TASK STATEMENT →
With the entries below as the source, tally the lines that contain the string "tree" and give the number only.

Excerpts from a dataset:
☆ ☆ ☆
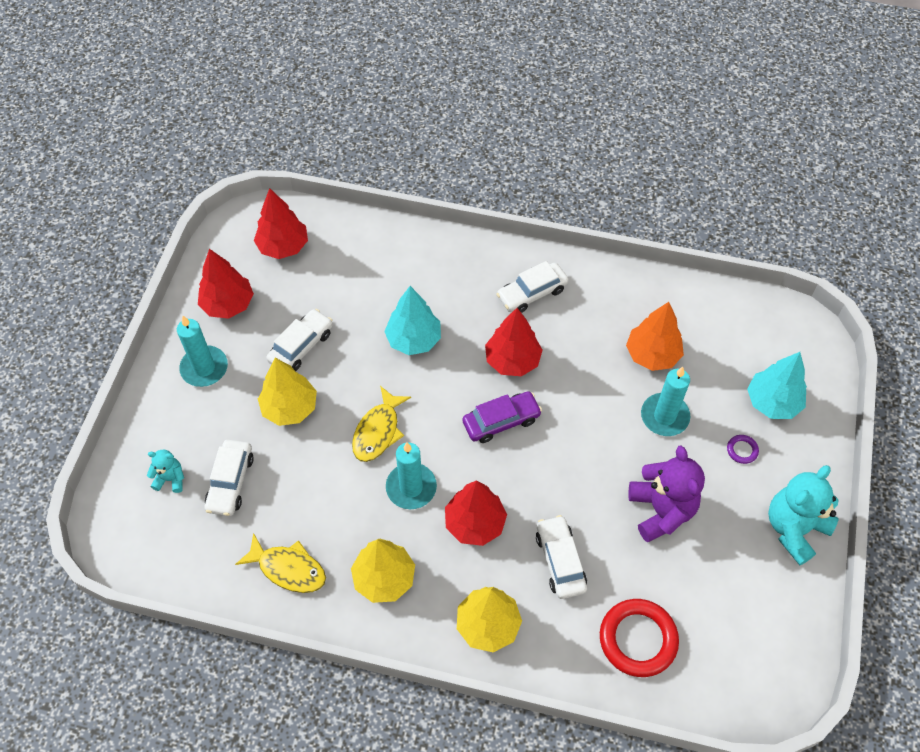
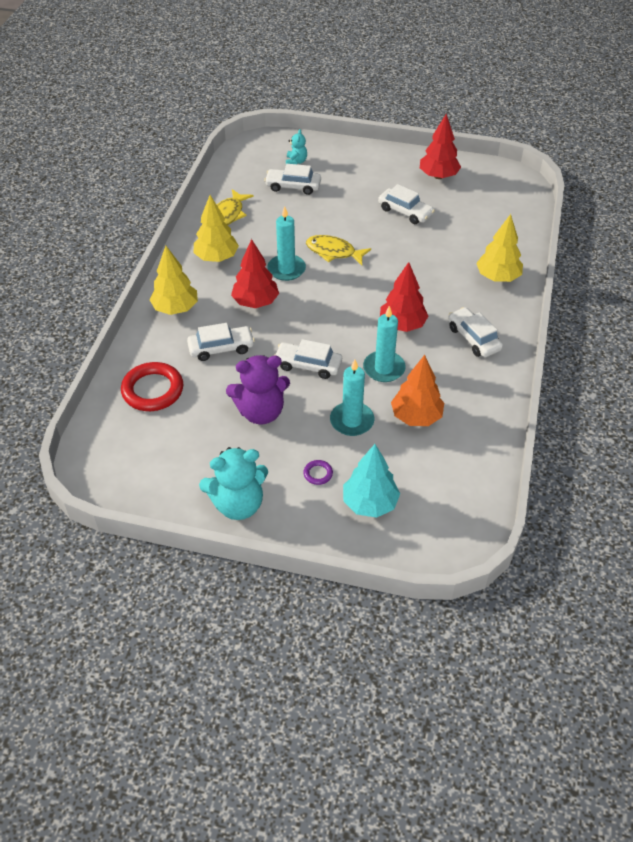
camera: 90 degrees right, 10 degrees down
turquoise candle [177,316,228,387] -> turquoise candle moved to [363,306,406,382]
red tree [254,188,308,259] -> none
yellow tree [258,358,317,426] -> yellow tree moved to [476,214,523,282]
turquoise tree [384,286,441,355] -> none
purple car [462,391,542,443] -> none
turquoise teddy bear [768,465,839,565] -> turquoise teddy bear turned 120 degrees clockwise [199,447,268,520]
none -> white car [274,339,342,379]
☆ ☆ ☆
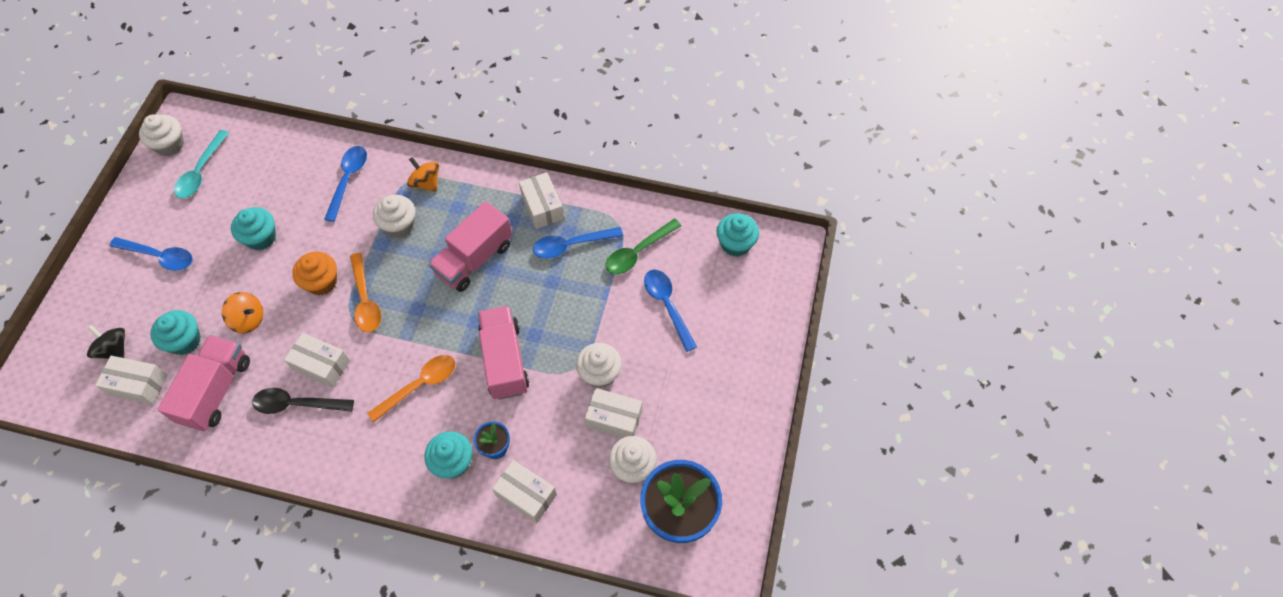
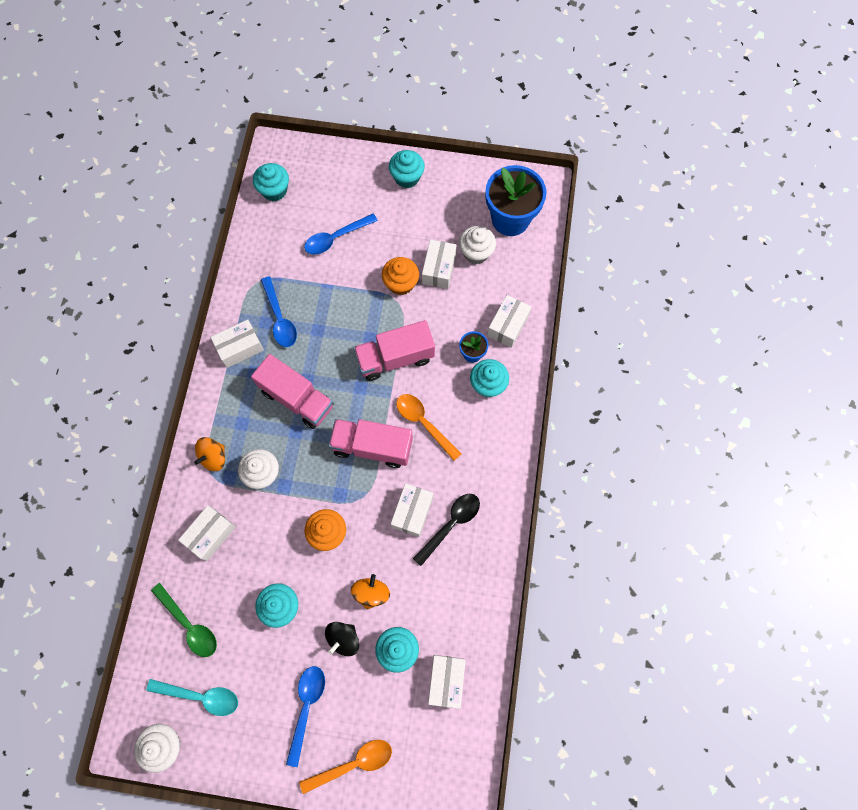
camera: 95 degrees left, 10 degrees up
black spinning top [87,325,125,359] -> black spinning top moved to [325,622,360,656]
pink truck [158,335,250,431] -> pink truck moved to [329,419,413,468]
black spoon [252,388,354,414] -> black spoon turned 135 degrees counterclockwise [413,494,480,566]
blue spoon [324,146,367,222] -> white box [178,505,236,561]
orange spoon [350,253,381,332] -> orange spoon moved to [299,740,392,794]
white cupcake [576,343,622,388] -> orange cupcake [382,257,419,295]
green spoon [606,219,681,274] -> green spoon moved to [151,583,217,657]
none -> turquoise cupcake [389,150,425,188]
☆ ☆ ☆
OUTPUT FOR THIS EXERCISE →
3